## Dataset entries
*** Begin section ***

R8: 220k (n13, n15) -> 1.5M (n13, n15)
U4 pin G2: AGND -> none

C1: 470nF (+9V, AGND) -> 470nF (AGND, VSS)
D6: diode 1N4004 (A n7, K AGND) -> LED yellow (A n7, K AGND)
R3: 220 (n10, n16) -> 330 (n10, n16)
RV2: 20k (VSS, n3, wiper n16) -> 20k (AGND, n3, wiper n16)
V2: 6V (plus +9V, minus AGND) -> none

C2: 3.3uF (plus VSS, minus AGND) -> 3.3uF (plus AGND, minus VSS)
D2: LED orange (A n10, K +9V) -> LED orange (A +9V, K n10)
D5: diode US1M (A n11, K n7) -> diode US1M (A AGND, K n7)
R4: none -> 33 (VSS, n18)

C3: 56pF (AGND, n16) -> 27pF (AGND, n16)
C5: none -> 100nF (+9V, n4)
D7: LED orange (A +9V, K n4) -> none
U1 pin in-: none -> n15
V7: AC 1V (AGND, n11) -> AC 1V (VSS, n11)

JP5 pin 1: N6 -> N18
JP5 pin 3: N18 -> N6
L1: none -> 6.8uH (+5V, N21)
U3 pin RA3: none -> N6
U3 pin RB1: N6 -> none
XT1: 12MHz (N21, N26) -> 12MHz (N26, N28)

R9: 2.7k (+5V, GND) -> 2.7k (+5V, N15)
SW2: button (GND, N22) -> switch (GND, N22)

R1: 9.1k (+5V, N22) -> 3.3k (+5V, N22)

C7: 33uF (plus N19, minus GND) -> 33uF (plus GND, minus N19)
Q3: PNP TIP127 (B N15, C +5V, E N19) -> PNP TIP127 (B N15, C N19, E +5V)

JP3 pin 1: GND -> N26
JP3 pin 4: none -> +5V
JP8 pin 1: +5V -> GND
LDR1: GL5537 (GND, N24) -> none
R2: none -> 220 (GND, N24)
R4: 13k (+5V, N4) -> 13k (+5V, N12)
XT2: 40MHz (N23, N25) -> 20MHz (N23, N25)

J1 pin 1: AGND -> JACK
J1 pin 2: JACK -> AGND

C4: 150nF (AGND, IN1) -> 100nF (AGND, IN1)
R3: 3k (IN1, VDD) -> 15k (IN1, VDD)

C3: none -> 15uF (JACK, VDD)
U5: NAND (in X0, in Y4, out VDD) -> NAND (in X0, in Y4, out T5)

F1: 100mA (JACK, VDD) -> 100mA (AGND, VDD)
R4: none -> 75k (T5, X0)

*** End section ***

The answer is to be the complete listing, transcribed exactly.

## Solution for this problem
R8: 220k (n13, n15) -> 1.5M (n13, n15)
U4 pin G2: AGND -> none

C1: 470nF (+9V, AGND) -> 470nF (AGND, VSS)
D6: diode 1N4004 (A n7, K AGND) -> LED yellow (A n7, K AGND)
R3: 220 (n10, n16) -> 330 (n10, n16)
RV2: 20k (VSS, n3, wiper n16) -> 20k (AGND, n3, wiper n16)
V2: 6V (plus +9V, minus AGND) -> none

C2: 3.3uF (plus VSS, minus AGND) -> 3.3uF (plus AGND, minus VSS)
D2: LED orange (A n10, K +9V) -> LED orange (A +9V, K n10)
D5: diode US1M (A n11, K n7) -> diode US1M (A AGND, K n7)
R4: none -> 33 (VSS, n18)

C3: 56pF (AGND, n16) -> 27pF (AGND, n16)
C5: none -> 100nF (+9V, n4)
D7: LED orange (A +9V, K n4) -> none
U1 pin in-: none -> n15
V7: AC 1V (AGND, n11) -> AC 1V (VSS, n11)

JP5 pin 1: N6 -> N18
JP5 pin 3: N18 -> N6
L1: none -> 6.8uH (+5V, N21)
U3 pin RA3: none -> N6
U3 pin RB1: N6 -> none
XT1: 12MHz (N21, N26) -> 12MHz (N26, N28)

R9: 2.7k (+5V, GND) -> 2.7k (+5V, N15)
SW2: button (GND, N22) -> switch (GND, N22)

R1: 9.1k (+5V, N22) -> 3.3k (+5V, N22)

C7: 33uF (plus N19, minus GND) -> 33uF (plus GND, minus N19)
Q3: PNP TIP127 (B N15, C +5V, E N19) -> PNP TIP127 (B N15, C N19, E +5V)

JP3 pin 1: GND -> N26
JP3 pin 4: none -> +5V
JP8 pin 1: +5V -> GND
LDR1: GL5537 (GND, N24) -> none
R2: none -> 220 (GND, N24)
R4: 13k (+5V, N4) -> 13k (+5V, N12)
XT2: 40MHz (N23, N25) -> 20MHz (N23, N25)

J1 pin 1: AGND -> JACK
J1 pin 2: JACK -> AGND

C4: 150nF (AGND, IN1) -> 100nF (AGND, IN1)
R3: 3k (IN1, VDD) -> 15k (IN1, VDD)

C3: none -> 15uF (JACK, VDD)
U5: NAND (in X0, in Y4, out VDD) -> NAND (in X0, in Y4, out T5)

F1: 100mA (JACK, VDD) -> 100mA (AGND, VDD)
R4: none -> 75k (T5, X0)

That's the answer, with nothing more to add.